Extract every line from the records below that contains the word "purple".

ENTRIES SHOWN:
▼

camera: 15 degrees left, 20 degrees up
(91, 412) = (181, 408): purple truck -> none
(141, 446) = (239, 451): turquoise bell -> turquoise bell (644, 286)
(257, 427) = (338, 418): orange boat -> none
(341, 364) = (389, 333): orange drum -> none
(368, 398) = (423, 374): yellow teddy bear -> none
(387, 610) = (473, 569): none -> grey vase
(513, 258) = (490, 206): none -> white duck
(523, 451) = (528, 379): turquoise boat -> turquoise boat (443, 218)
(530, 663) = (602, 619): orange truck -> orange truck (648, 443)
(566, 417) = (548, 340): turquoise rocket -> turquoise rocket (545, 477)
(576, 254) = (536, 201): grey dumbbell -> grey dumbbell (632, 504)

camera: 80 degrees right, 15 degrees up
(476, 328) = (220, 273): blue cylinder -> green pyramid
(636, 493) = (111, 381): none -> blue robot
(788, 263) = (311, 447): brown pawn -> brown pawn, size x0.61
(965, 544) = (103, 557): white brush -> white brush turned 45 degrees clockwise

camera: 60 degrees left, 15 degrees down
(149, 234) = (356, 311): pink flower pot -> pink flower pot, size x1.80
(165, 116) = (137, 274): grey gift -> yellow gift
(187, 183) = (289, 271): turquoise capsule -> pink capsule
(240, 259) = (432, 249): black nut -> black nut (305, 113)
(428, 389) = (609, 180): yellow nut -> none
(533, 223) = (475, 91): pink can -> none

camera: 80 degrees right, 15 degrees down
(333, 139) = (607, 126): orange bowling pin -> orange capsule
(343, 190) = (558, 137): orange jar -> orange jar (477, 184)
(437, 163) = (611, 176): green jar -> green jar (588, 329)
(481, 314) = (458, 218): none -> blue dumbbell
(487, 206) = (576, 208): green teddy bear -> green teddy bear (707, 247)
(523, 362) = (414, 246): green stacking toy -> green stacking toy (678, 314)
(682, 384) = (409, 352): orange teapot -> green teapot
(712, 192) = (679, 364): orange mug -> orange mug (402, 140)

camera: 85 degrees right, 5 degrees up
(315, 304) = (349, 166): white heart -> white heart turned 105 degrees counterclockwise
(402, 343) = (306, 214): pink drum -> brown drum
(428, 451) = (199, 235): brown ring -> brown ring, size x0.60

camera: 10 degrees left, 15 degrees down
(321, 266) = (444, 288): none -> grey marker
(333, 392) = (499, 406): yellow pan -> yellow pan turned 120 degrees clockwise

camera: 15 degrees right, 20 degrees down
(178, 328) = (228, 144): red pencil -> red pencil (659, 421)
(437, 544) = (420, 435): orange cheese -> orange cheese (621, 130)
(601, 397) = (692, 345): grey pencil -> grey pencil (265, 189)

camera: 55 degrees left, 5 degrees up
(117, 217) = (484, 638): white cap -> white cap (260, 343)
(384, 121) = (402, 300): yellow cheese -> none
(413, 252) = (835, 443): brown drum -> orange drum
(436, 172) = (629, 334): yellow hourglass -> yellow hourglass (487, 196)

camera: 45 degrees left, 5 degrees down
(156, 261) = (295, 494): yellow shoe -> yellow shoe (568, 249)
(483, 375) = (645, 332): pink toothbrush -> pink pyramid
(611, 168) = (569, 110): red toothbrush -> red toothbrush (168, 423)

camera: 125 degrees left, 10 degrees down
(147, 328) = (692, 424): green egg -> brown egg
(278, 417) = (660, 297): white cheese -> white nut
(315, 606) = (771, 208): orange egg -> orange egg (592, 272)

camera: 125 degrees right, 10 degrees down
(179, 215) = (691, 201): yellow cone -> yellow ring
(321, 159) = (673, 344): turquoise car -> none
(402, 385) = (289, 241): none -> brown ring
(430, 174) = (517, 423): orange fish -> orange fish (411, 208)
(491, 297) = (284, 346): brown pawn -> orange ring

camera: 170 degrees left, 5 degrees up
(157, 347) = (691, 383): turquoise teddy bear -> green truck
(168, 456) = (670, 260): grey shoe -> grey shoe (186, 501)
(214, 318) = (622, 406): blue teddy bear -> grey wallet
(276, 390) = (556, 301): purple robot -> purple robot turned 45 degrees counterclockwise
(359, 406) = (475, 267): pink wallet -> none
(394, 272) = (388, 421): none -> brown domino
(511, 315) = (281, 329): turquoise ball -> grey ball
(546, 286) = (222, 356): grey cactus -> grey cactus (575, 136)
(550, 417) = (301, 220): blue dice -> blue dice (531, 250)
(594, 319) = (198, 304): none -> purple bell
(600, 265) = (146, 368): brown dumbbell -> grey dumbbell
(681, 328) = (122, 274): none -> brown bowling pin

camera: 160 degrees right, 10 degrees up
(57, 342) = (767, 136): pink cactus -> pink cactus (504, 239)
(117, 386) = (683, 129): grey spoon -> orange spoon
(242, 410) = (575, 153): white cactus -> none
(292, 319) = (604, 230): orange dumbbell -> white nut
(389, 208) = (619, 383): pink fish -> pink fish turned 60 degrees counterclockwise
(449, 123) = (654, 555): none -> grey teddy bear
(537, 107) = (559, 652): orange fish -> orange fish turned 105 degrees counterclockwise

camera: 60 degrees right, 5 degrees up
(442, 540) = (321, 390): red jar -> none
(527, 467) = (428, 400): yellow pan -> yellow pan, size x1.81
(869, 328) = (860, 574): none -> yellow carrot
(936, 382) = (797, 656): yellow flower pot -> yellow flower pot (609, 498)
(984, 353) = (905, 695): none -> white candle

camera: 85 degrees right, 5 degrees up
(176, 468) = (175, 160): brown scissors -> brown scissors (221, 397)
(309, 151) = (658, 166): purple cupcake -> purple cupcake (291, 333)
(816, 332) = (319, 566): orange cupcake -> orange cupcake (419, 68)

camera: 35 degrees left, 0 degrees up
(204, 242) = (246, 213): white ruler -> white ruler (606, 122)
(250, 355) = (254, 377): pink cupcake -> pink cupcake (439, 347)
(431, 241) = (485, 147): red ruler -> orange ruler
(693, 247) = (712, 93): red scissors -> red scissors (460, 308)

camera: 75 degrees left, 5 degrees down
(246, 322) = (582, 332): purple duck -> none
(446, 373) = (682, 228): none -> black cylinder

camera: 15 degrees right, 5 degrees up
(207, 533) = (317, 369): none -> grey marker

▲

WRITTEN RESPONSE:
(91, 412) = (181, 408): purple truck -> none
(276, 390) = (556, 301): purple robot -> purple robot turned 45 degrees counterclockwise
(594, 319) = (198, 304): none -> purple bell
(309, 151) = (658, 166): purple cupcake -> purple cupcake (291, 333)
(246, 322) = (582, 332): purple duck -> none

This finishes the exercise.